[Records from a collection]
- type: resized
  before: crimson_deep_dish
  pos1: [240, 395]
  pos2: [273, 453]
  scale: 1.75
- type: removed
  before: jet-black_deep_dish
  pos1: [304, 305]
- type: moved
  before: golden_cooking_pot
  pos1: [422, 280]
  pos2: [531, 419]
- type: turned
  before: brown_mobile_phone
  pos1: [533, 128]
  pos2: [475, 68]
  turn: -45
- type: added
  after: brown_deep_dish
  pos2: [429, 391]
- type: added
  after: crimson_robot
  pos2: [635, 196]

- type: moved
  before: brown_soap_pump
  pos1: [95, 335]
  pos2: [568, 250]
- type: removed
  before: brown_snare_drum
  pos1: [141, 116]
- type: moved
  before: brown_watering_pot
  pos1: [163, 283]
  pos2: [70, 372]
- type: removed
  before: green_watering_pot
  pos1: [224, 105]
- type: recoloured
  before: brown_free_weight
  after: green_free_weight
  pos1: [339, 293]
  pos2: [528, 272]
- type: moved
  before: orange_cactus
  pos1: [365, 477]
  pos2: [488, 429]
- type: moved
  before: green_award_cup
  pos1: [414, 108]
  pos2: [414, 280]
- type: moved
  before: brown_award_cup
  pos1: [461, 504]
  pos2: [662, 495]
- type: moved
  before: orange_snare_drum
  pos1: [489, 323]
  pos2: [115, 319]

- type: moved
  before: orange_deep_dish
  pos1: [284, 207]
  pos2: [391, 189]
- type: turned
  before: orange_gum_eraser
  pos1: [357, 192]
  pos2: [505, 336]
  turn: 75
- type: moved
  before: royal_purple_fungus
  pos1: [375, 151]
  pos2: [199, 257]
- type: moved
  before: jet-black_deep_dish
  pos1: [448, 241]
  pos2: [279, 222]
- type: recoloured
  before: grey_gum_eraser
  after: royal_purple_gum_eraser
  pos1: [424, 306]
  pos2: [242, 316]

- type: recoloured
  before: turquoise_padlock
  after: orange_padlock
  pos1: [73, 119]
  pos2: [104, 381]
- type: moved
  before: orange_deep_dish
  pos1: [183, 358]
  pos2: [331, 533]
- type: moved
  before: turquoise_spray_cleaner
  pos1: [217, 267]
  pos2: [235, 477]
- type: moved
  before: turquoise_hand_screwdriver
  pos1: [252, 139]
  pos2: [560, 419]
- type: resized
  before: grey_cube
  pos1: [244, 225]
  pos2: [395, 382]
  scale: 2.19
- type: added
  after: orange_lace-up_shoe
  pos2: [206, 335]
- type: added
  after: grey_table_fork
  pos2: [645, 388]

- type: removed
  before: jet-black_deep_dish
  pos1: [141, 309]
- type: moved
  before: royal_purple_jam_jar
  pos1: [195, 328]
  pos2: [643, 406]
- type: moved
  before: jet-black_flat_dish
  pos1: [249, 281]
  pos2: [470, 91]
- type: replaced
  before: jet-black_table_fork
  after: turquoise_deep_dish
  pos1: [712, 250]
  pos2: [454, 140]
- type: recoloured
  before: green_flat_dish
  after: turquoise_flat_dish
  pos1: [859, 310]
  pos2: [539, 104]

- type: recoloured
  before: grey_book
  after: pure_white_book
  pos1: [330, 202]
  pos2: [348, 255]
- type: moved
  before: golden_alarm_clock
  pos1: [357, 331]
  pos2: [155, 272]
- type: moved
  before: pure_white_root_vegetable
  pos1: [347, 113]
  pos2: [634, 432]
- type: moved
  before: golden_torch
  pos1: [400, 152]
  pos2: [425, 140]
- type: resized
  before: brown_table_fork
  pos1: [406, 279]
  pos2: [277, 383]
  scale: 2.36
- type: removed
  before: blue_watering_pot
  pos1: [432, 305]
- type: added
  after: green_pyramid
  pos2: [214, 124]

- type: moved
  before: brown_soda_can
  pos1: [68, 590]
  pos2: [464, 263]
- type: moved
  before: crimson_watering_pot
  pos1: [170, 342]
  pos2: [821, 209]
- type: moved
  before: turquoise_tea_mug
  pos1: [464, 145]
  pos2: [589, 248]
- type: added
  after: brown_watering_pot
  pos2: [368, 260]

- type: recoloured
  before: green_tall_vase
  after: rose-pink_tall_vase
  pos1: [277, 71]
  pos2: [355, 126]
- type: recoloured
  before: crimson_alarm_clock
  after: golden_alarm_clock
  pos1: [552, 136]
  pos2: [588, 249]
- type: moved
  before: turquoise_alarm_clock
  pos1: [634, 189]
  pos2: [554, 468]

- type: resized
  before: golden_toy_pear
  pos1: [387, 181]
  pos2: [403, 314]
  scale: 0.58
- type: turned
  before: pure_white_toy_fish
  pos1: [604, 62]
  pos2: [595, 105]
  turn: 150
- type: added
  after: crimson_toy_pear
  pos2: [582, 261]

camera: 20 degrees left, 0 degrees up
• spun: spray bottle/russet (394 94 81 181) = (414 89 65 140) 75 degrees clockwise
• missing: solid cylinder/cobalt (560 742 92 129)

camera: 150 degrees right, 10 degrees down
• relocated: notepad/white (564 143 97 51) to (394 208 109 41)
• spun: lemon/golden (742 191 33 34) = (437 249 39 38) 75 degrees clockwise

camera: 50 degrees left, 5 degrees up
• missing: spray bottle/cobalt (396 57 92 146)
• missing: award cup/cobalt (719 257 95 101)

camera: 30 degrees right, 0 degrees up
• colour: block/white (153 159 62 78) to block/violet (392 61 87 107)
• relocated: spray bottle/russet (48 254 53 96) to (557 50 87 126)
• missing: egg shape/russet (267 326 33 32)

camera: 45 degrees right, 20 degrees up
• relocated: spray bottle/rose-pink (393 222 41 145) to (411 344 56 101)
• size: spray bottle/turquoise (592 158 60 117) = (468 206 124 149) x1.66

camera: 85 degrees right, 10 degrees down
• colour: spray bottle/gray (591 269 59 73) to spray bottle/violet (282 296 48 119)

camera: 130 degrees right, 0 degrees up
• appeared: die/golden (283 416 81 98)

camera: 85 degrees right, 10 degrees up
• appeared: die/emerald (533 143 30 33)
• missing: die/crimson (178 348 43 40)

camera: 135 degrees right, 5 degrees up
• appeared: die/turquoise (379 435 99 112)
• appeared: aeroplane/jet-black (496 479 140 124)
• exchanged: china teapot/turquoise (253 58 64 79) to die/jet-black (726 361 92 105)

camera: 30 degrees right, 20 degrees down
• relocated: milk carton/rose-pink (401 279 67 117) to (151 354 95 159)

§ Aim of the exercise: The data, all of it, should be transcribed exactly.

§ Output:
- type: resized
  before: crimson_deep_dish
  pos1: [240, 395]
  pos2: [273, 453]
  scale: 1.75
- type: removed
  before: jet-black_deep_dish
  pos1: [304, 305]
- type: moved
  before: golden_cooking_pot
  pos1: [422, 280]
  pos2: [531, 419]
- type: turned
  before: brown_mobile_phone
  pos1: [533, 128]
  pos2: [475, 68]
  turn: -45
- type: added
  after: brown_deep_dish
  pos2: [429, 391]
- type: added
  after: crimson_robot
  pos2: [635, 196]

- type: moved
  before: brown_soap_pump
  pos1: [95, 335]
  pos2: [568, 250]
- type: removed
  before: brown_snare_drum
  pos1: [141, 116]
- type: moved
  before: brown_watering_pot
  pos1: [163, 283]
  pos2: [70, 372]
- type: removed
  before: green_watering_pot
  pos1: [224, 105]
- type: recoloured
  before: brown_free_weight
  after: green_free_weight
  pos1: [339, 293]
  pos2: [528, 272]
- type: moved
  before: orange_cactus
  pos1: [365, 477]
  pos2: [488, 429]
- type: moved
  before: green_award_cup
  pos1: [414, 108]
  pos2: [414, 280]
- type: moved
  before: brown_award_cup
  pos1: [461, 504]
  pos2: [662, 495]
- type: moved
  before: orange_snare_drum
  pos1: [489, 323]
  pos2: [115, 319]

- type: moved
  before: orange_deep_dish
  pos1: [284, 207]
  pos2: [391, 189]
- type: turned
  before: orange_gum_eraser
  pos1: [357, 192]
  pos2: [505, 336]
  turn: 75
- type: moved
  before: royal_purple_fungus
  pos1: [375, 151]
  pos2: [199, 257]
- type: moved
  before: jet-black_deep_dish
  pos1: [448, 241]
  pos2: [279, 222]
- type: recoloured
  before: grey_gum_eraser
  after: royal_purple_gum_eraser
  pos1: [424, 306]
  pos2: [242, 316]

- type: recoloured
  before: turquoise_padlock
  after: orange_padlock
  pos1: [73, 119]
  pos2: [104, 381]
- type: moved
  before: orange_deep_dish
  pos1: [183, 358]
  pos2: [331, 533]
- type: moved
  before: turquoise_spray_cleaner
  pos1: [217, 267]
  pos2: [235, 477]
- type: moved
  before: turquoise_hand_screwdriver
  pos1: [252, 139]
  pos2: [560, 419]
- type: resized
  before: grey_cube
  pos1: [244, 225]
  pos2: [395, 382]
  scale: 2.19
- type: added
  after: orange_lace-up_shoe
  pos2: [206, 335]
- type: added
  after: grey_table_fork
  pos2: [645, 388]

- type: removed
  before: jet-black_deep_dish
  pos1: [141, 309]
- type: moved
  before: royal_purple_jam_jar
  pos1: [195, 328]
  pos2: [643, 406]
- type: moved
  before: jet-black_flat_dish
  pos1: [249, 281]
  pos2: [470, 91]
- type: replaced
  before: jet-black_table_fork
  after: turquoise_deep_dish
  pos1: [712, 250]
  pos2: [454, 140]
- type: recoloured
  before: green_flat_dish
  after: turquoise_flat_dish
  pos1: [859, 310]
  pos2: [539, 104]

- type: recoloured
  before: grey_book
  after: pure_white_book
  pos1: [330, 202]
  pos2: [348, 255]
- type: moved
  before: golden_alarm_clock
  pos1: [357, 331]
  pos2: [155, 272]
- type: moved
  before: pure_white_root_vegetable
  pos1: [347, 113]
  pos2: [634, 432]
- type: moved
  before: golden_torch
  pos1: [400, 152]
  pos2: [425, 140]
- type: resized
  before: brown_table_fork
  pos1: [406, 279]
  pos2: [277, 383]
  scale: 2.36
- type: removed
  before: blue_watering_pot
  pos1: [432, 305]
- type: added
  after: green_pyramid
  pos2: [214, 124]

- type: moved
  before: brown_soda_can
  pos1: [68, 590]
  pos2: [464, 263]
- type: moved
  before: crimson_watering_pot
  pos1: [170, 342]
  pos2: [821, 209]
- type: moved
  before: turquoise_tea_mug
  pos1: [464, 145]
  pos2: [589, 248]
- type: added
  after: brown_watering_pot
  pos2: [368, 260]

- type: recoloured
  before: green_tall_vase
  after: rose-pink_tall_vase
  pos1: [277, 71]
  pos2: [355, 126]
- type: recoloured
  before: crimson_alarm_clock
  after: golden_alarm_clock
  pos1: [552, 136]
  pos2: [588, 249]
- type: moved
  before: turquoise_alarm_clock
  pos1: [634, 189]
  pos2: [554, 468]

- type: resized
  before: golden_toy_pear
  pos1: [387, 181]
  pos2: [403, 314]
  scale: 0.58
- type: turned
  before: pure_white_toy_fish
  pos1: [604, 62]
  pos2: [595, 105]
  turn: 150
- type: added
  after: crimson_toy_pear
  pos2: [582, 261]

camera: 20 degrees left, 0 degrees up
• spun: spray bottle/russet (394 94 81 181) = (414 89 65 140) 75 degrees clockwise
• missing: solid cylinder/cobalt (560 742 92 129)

camera: 150 degrees right, 10 degrees down
• relocated: notepad/white (564 143 97 51) to (394 208 109 41)
• spun: lemon/golden (742 191 33 34) = (437 249 39 38) 75 degrees clockwise

camera: 50 degrees left, 5 degrees up
• missing: spray bottle/cobalt (396 57 92 146)
• missing: award cup/cobalt (719 257 95 101)

camera: 30 degrees right, 0 degrees up
• colour: block/white (153 159 62 78) to block/violet (392 61 87 107)
• relocated: spray bottle/russet (48 254 53 96) to (557 50 87 126)
• missing: egg shape/russet (267 326 33 32)

camera: 45 degrees right, 20 degrees up
• relocated: spray bottle/rose-pink (393 222 41 145) to (411 344 56 101)
• size: spray bottle/turquoise (592 158 60 117) = (468 206 124 149) x1.66

camera: 85 degrees right, 10 degrees down
• colour: spray bottle/gray (591 269 59 73) to spray bottle/violet (282 296 48 119)

camera: 130 degrees right, 0 degrees up
• appeared: die/golden (283 416 81 98)

camera: 85 degrees right, 10 degrees up
• appeared: die/emerald (533 143 30 33)
• missing: die/crimson (178 348 43 40)

camera: 135 degrees right, 5 degrees up
• appeared: die/turquoise (379 435 99 112)
• appeared: aeroplane/jet-black (496 479 140 124)
• exchanged: china teapot/turquoise (253 58 64 79) to die/jet-black (726 361 92 105)

camera: 30 degrees right, 20 degrees down
• relocated: milk carton/rose-pink (401 279 67 117) to (151 354 95 159)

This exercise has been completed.